### Problem to work on
Reproduce the closing run of lines below verbatim, from the line that contains "J2 pin 1: COM -> N25" up to and including the final line.

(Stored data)
********************
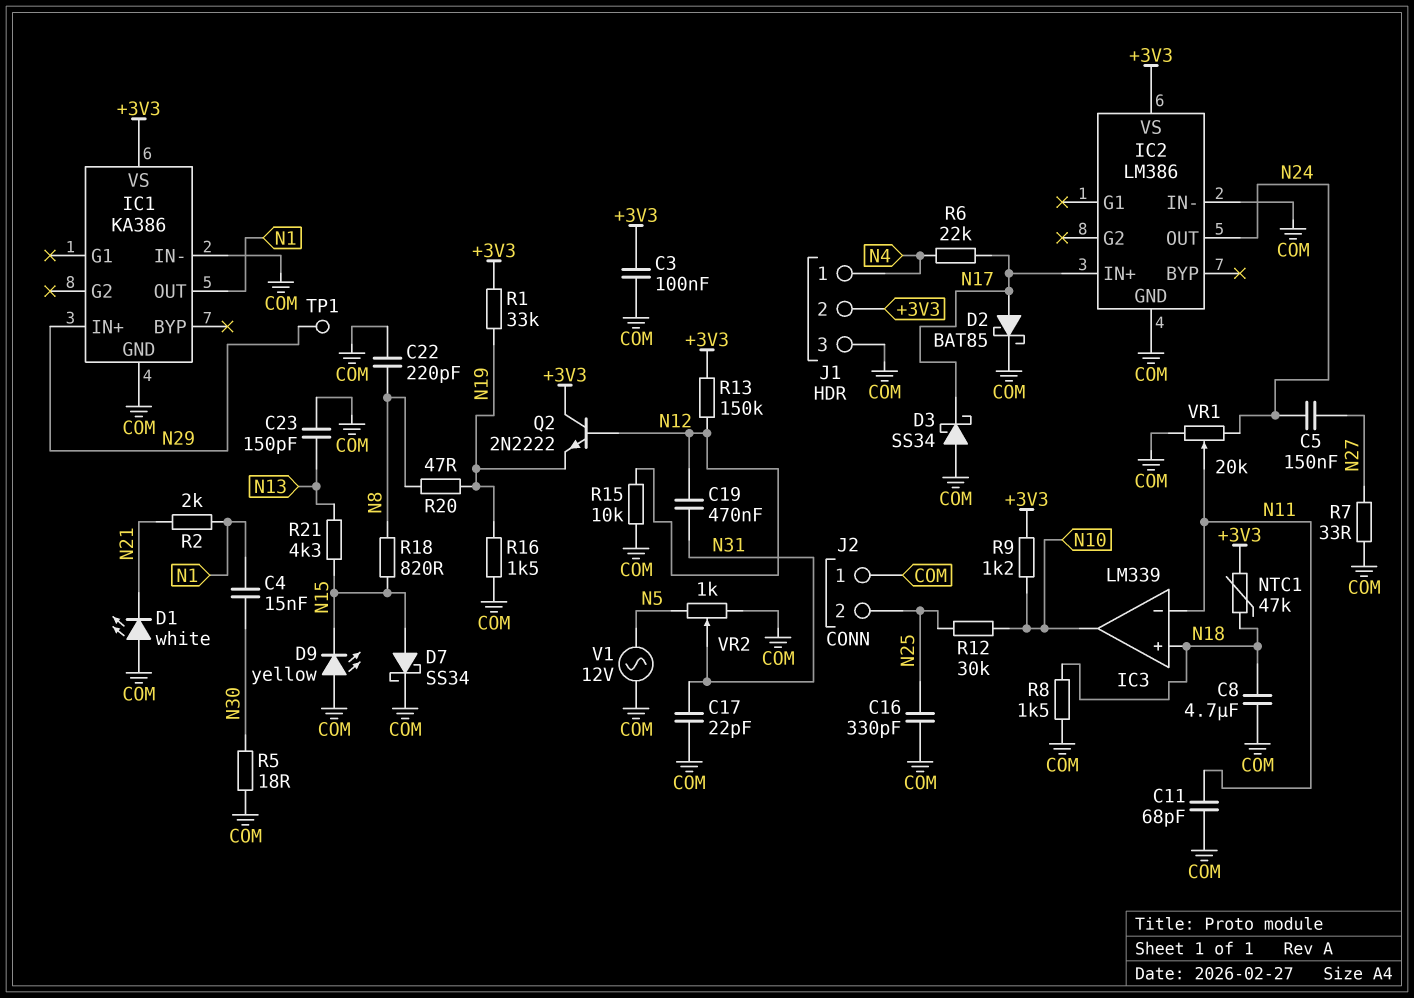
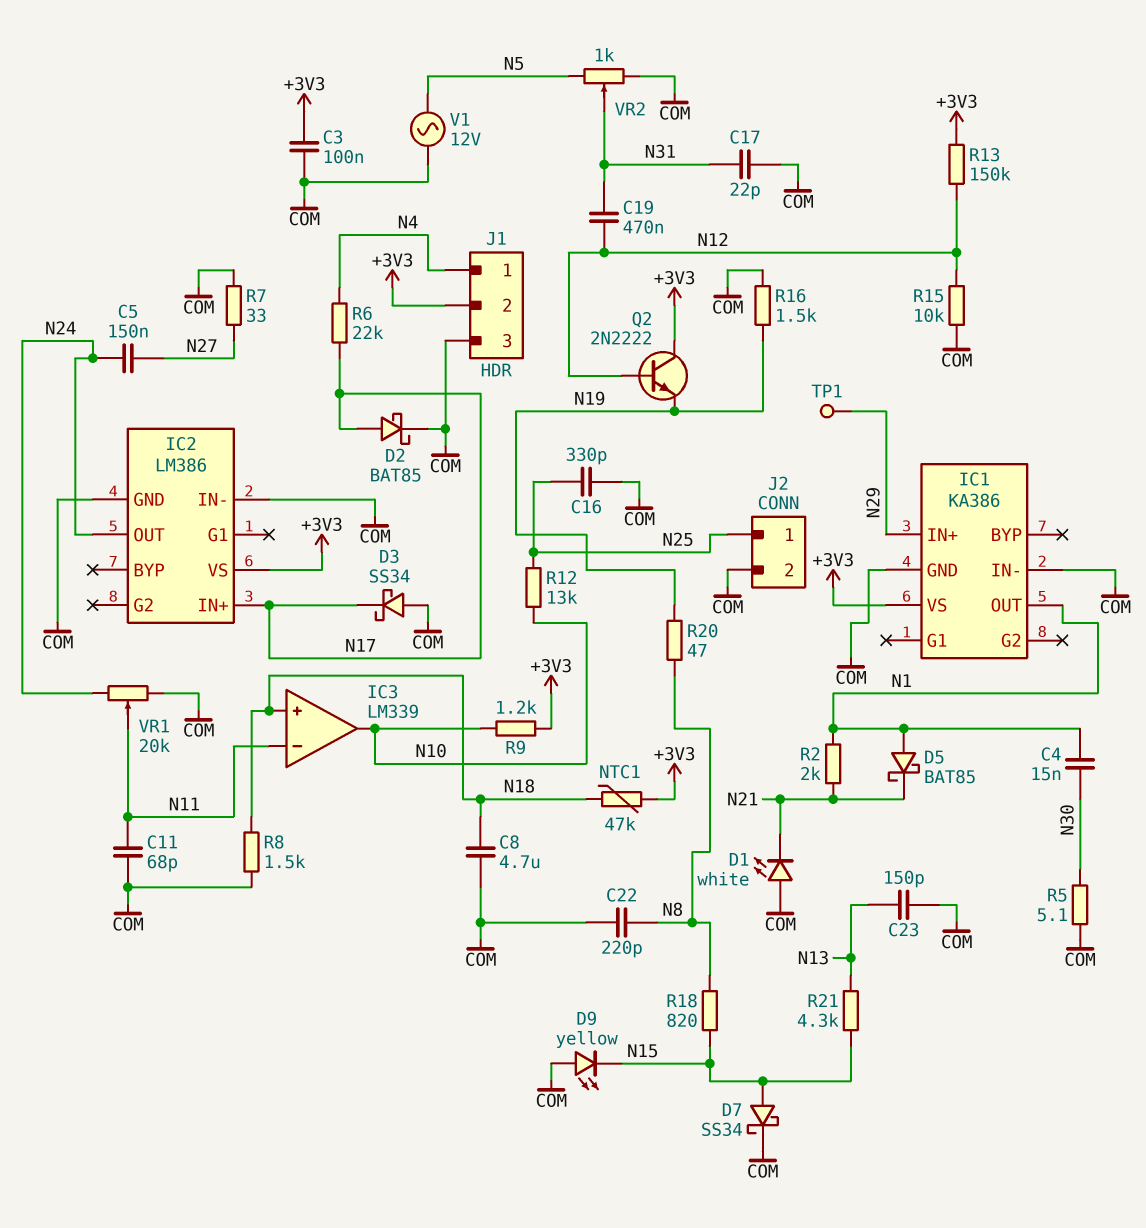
D5: none -> schottky BAT85 (A N1, K N21)
J2 pin 1: COM -> N25
J2 pin 2: N25 -> COM
R1: 33k (+3V3, N19) -> none
R5: 18 (COM, N30) -> 5.1 (COM, N30)
R12: 30k (N10, N25) -> 13k (N10, N25)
********************
### Result of the exercise
J2 pin 1: COM -> N25
J2 pin 2: N25 -> COM
R1: 33k (+3V3, N19) -> none
R5: 18 (COM, N30) -> 5.1 (COM, N30)
R12: 30k (N10, N25) -> 13k (N10, N25)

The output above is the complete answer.